Each line in the data holding "pear" should be listed.
Start of EXERCISE INPUT
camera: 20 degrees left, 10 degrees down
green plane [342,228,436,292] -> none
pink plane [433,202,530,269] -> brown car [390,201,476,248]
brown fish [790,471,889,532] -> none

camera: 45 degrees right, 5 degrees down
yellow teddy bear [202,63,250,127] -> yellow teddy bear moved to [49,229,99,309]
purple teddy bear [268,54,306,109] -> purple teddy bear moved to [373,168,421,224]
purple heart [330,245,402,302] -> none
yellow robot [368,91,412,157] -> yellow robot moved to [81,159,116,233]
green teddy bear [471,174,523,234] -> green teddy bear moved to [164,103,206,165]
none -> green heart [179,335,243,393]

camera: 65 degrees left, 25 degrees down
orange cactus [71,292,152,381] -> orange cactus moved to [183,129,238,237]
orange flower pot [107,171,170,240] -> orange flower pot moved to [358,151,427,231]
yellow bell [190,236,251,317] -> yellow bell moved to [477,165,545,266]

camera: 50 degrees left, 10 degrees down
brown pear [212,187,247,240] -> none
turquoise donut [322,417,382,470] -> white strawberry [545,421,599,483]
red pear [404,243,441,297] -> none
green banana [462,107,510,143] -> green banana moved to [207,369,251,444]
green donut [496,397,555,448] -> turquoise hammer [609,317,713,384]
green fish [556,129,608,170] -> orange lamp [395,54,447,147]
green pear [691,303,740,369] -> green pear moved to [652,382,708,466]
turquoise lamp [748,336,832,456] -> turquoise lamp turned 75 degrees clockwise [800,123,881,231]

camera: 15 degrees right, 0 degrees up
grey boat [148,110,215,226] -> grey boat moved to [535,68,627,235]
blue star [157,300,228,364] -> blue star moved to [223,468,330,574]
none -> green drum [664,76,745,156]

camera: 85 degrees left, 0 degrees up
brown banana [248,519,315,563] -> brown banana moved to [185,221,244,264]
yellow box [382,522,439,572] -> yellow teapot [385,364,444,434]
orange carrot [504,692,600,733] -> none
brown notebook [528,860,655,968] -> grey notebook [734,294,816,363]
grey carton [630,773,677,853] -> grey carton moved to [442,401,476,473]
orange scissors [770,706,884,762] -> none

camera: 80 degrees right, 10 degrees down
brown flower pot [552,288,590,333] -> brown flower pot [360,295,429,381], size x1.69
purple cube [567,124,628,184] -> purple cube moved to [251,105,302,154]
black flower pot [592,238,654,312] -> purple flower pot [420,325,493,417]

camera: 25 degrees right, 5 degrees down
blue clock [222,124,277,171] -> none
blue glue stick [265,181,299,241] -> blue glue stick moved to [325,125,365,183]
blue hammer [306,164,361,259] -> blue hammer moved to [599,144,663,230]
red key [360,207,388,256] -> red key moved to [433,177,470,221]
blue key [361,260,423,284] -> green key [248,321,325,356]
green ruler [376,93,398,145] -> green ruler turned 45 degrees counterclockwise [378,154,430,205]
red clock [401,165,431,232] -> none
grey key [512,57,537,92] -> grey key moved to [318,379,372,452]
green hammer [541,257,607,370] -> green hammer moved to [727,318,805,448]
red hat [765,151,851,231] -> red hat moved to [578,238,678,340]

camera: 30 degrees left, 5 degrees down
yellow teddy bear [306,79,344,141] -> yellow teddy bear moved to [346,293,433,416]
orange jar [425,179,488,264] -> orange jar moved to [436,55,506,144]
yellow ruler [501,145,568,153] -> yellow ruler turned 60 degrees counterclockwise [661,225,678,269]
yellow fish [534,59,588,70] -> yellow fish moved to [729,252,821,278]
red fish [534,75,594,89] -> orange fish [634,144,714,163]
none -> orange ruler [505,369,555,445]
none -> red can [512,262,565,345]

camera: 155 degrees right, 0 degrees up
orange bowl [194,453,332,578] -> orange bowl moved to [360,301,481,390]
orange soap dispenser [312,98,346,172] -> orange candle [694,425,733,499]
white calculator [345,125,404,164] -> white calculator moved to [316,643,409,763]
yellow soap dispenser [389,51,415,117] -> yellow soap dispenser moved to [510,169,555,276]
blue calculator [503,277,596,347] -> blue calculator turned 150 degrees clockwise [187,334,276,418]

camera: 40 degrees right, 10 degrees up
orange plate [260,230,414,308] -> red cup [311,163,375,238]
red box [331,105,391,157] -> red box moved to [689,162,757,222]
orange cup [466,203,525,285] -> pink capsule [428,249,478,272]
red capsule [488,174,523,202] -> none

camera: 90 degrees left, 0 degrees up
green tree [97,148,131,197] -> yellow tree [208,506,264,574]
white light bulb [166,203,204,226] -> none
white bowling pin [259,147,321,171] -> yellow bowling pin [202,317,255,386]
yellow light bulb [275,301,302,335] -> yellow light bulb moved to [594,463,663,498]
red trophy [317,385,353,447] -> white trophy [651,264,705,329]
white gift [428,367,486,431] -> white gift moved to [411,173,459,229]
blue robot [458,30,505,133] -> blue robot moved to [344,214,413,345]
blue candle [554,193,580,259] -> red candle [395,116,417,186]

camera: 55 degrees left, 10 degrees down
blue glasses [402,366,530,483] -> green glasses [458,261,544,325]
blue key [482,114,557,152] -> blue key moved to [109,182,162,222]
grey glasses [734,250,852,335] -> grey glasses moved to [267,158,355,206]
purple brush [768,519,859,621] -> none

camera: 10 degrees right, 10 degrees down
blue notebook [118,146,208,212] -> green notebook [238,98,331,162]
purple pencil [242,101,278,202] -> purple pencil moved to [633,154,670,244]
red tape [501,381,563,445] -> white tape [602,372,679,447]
End of EXERCISE INPUT
— OUTPUT FOR THIS EXERCISE —
brown pear [212,187,247,240] -> none
red pear [404,243,441,297] -> none
green pear [691,303,740,369] -> green pear moved to [652,382,708,466]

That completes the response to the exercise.